##### DATASET RECORDS #####
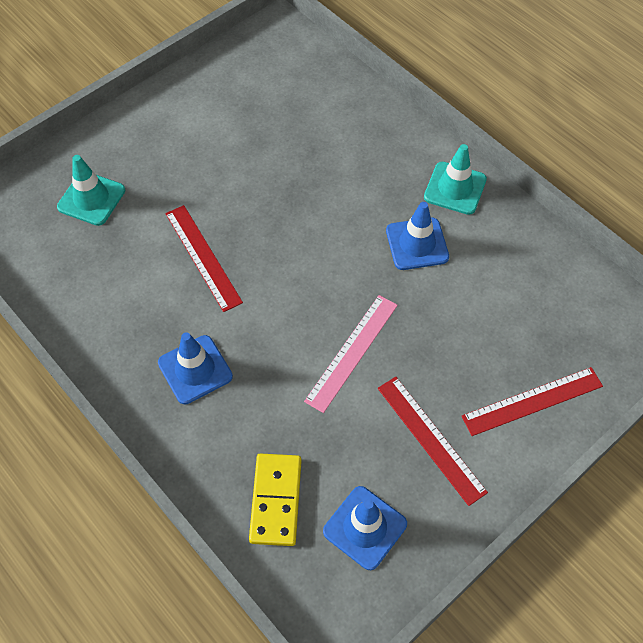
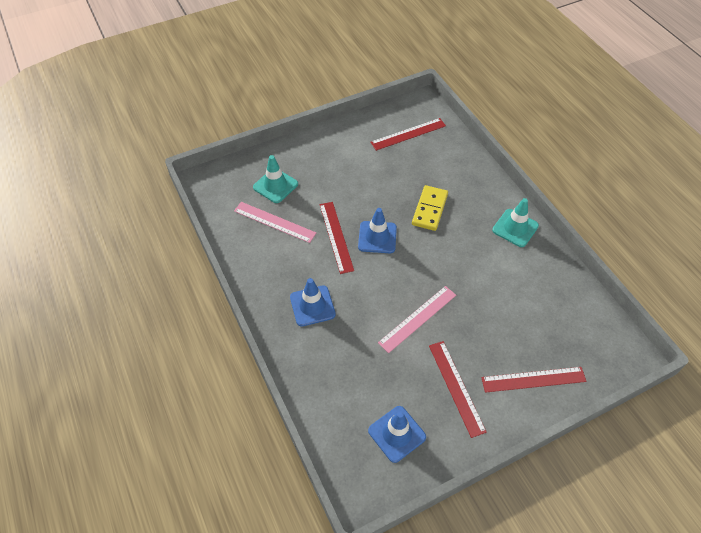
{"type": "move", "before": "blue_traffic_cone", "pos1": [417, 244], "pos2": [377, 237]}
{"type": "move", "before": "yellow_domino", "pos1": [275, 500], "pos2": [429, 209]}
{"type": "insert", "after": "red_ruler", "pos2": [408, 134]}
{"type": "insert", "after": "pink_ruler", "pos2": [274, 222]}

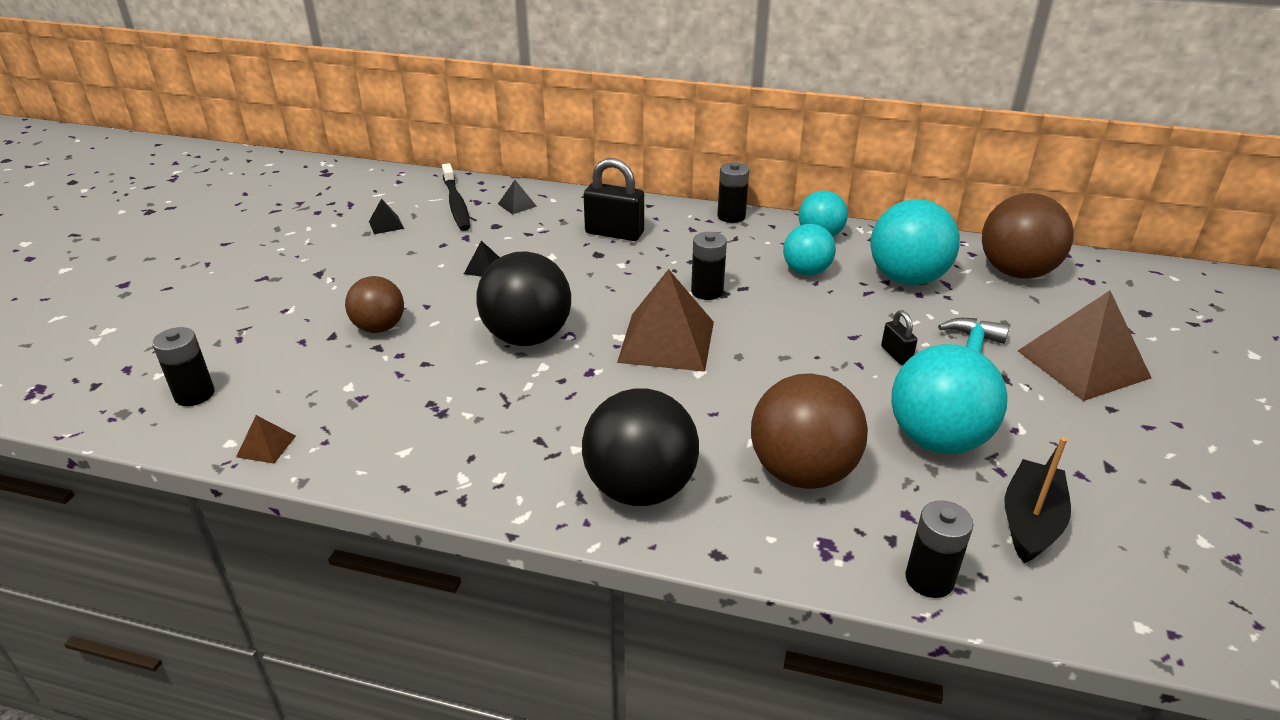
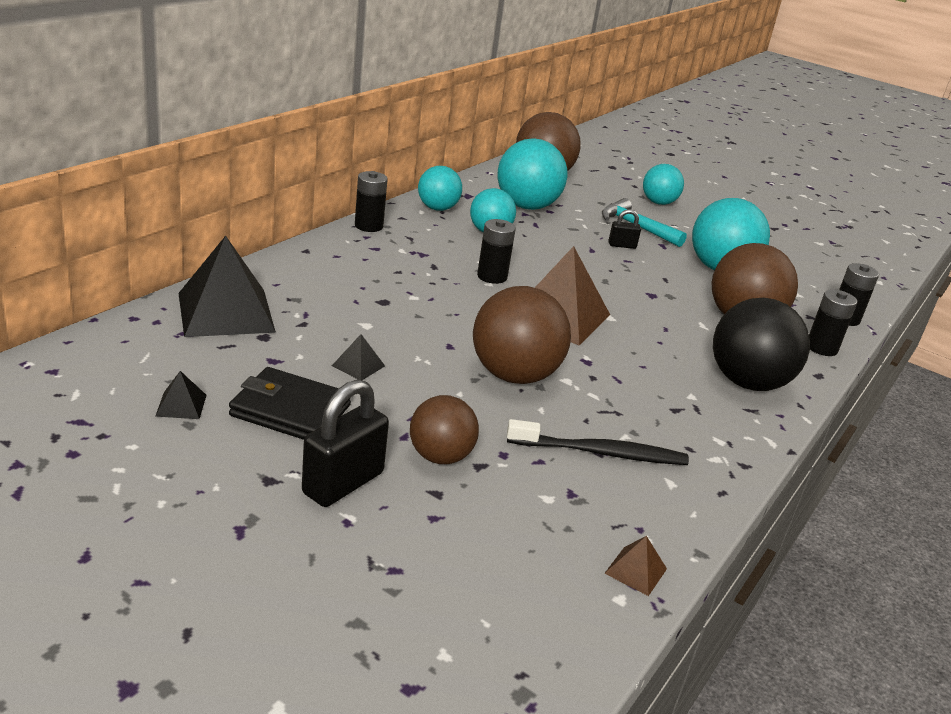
{"type": "move", "before": "black_padlock", "pos1": [614, 233], "pos2": [343, 483]}
{"type": "move", "before": "black_toothbrush", "pos1": [456, 204], "pos2": [600, 452]}
{"type": "resize", "before": "black_pyramid", "pos1": [517, 205], "pos2": [225, 312], "scale": 2.38}
{"type": "recolor", "before": "black_ball", "after": "brown_ball", "pos1": [527, 337], "pos2": [514, 375]}
{"type": "replace", "before": "brown_pyramid", "after": "turquoise_ball", "pos1": [1083, 364], "pos2": [658, 203]}
{"type": "move", "before": "black_battery", "pos1": [194, 394], "pos2": [821, 348]}
{"type": "delete", "before": "black_boat", "pos1": [1030, 522]}
{"type": "insert", "after": "black_wallet", "pos2": [290, 410]}

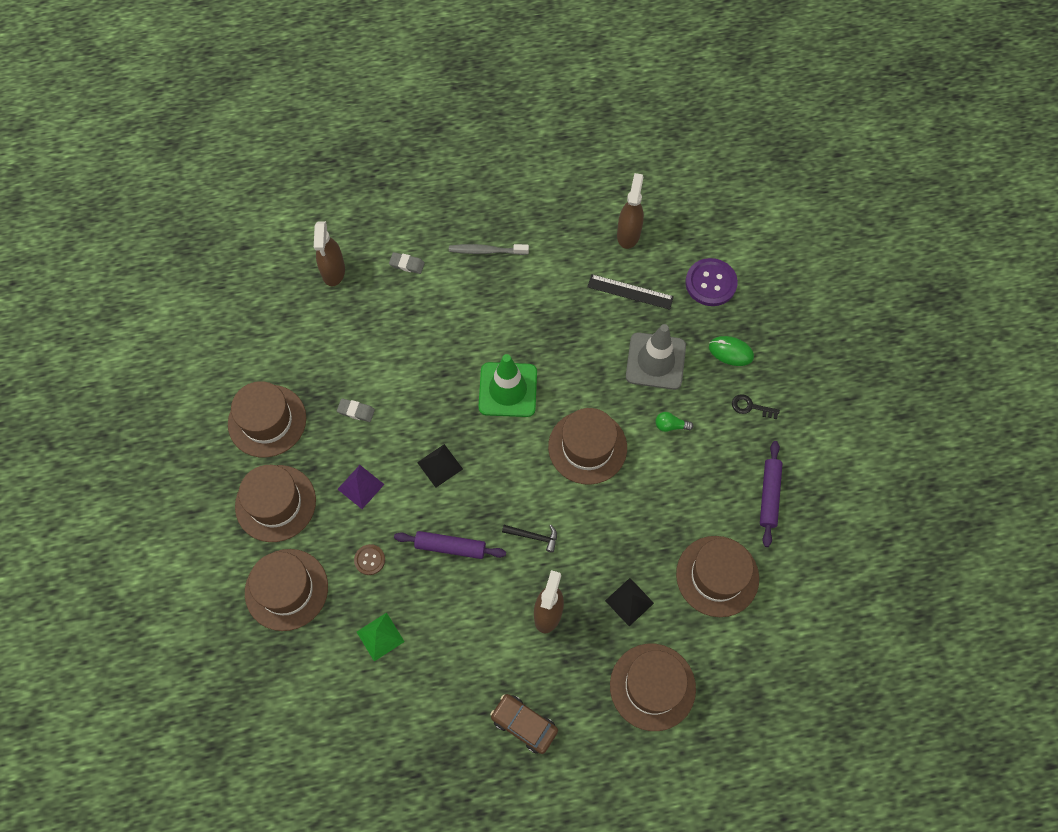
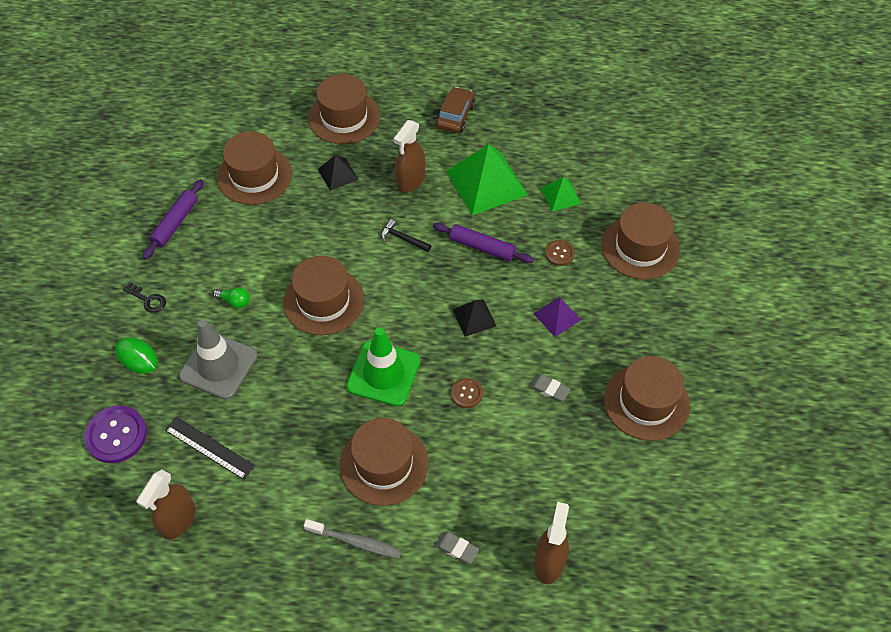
{"type": "move", "before": "brown_hat", "pos1": [275, 503], "pos2": [384, 464]}
{"type": "rotate", "before": "brown_car", "pos1": [524, 724], "pos2": [455, 116], "turn": -120}
{"type": "insert", "after": "green_pyramid", "pos2": [486, 183]}
{"type": "insert", "after": "brown_button", "pos2": [466, 394]}

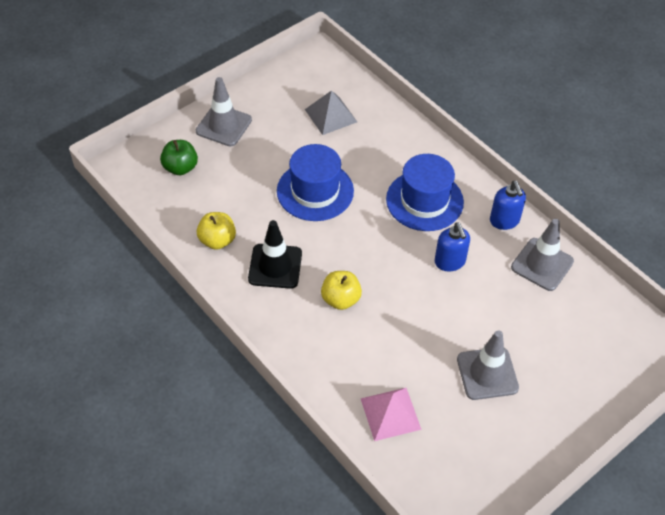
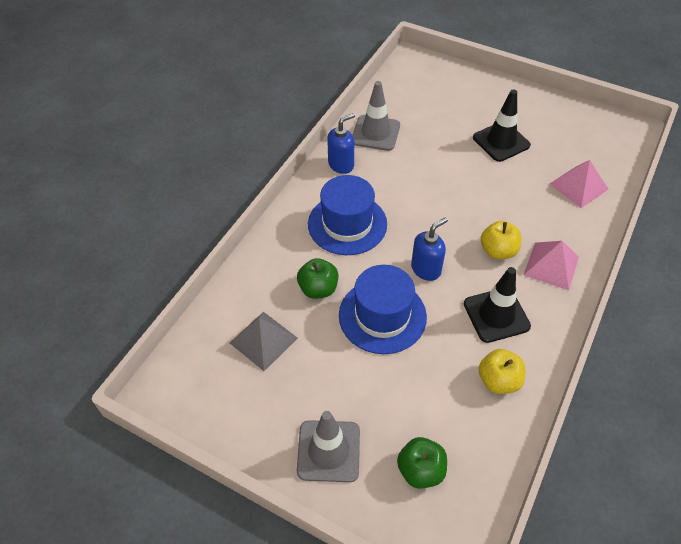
{"type": "move", "before": "blue_soap_dispenser", "pos1": [450, 262], "pos2": [426, 269]}
{"type": "recolor", "before": "grey_traffic_cone", "after": "black_traffic_cone", "pos1": [487, 373], "pos2": [501, 141]}
{"type": "insert", "after": "pink_pyramid", "pos2": [551, 266]}
{"type": "insert", "after": "green_apple", "pos2": [318, 289]}

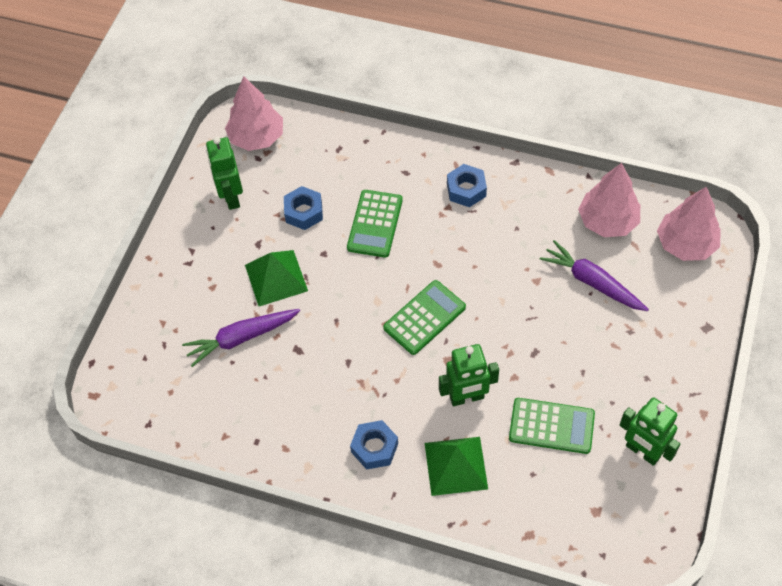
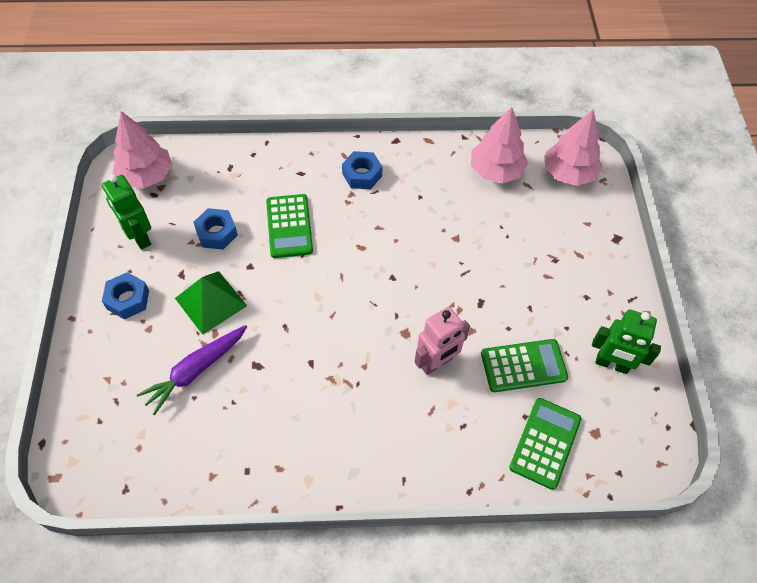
{"type": "delete", "before": "purple_carrot", "pos1": [592, 282]}
{"type": "move", "before": "green_calculator", "pos1": [424, 317], "pos2": [545, 443]}
{"type": "recolor", "before": "green_robot", "after": "pink_robot", "pos1": [467, 397], "pos2": [436, 363]}
{"type": "move", "before": "blue_nut", "pos1": [374, 448], "pos2": [128, 299]}
{"type": "delete", "before": "green_pyramid", "pos1": [456, 465]}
#####
YOUR OBJECTIVE: Only the text of the records belongs in the answer; reproduce it verbatim, with no pictures.

SOLUTION FOR THIS EXERCISE:
{"type": "move", "before": "blue_traffic_cone", "pos1": [417, 244], "pos2": [377, 237]}
{"type": "move", "before": "yellow_domino", "pos1": [275, 500], "pos2": [429, 209]}
{"type": "insert", "after": "red_ruler", "pos2": [408, 134]}
{"type": "insert", "after": "pink_ruler", "pos2": [274, 222]}

{"type": "move", "before": "black_padlock", "pos1": [614, 233], "pos2": [343, 483]}
{"type": "move", "before": "black_toothbrush", "pos1": [456, 204], "pos2": [600, 452]}
{"type": "resize", "before": "black_pyramid", "pos1": [517, 205], "pos2": [225, 312], "scale": 2.38}
{"type": "recolor", "before": "black_ball", "after": "brown_ball", "pos1": [527, 337], "pos2": [514, 375]}
{"type": "replace", "before": "brown_pyramid", "after": "turquoise_ball", "pos1": [1083, 364], "pos2": [658, 203]}
{"type": "move", "before": "black_battery", "pos1": [194, 394], "pos2": [821, 348]}
{"type": "delete", "before": "black_boat", "pos1": [1030, 522]}
{"type": "insert", "after": "black_wallet", "pos2": [290, 410]}

{"type": "move", "before": "brown_hat", "pos1": [275, 503], "pos2": [384, 464]}
{"type": "rotate", "before": "brown_car", "pos1": [524, 724], "pos2": [455, 116], "turn": -120}
{"type": "insert", "after": "green_pyramid", "pos2": [486, 183]}
{"type": "insert", "after": "brown_button", "pos2": [466, 394]}

{"type": "move", "before": "blue_soap_dispenser", "pos1": [450, 262], "pos2": [426, 269]}
{"type": "recolor", "before": "grey_traffic_cone", "after": "black_traffic_cone", "pos1": [487, 373], "pos2": [501, 141]}
{"type": "insert", "after": "pink_pyramid", "pos2": [551, 266]}
{"type": "insert", "after": "green_apple", "pos2": [318, 289]}

{"type": "delete", "before": "purple_carrot", "pos1": [592, 282]}
{"type": "move", "before": "green_calculator", "pos1": [424, 317], "pos2": [545, 443]}
{"type": "recolor", "before": "green_robot", "after": "pink_robot", "pos1": [467, 397], "pos2": [436, 363]}
{"type": "move", "before": "blue_nut", "pos1": [374, 448], "pos2": [128, 299]}
{"type": "delete", "before": "green_pyramid", "pos1": [456, 465]}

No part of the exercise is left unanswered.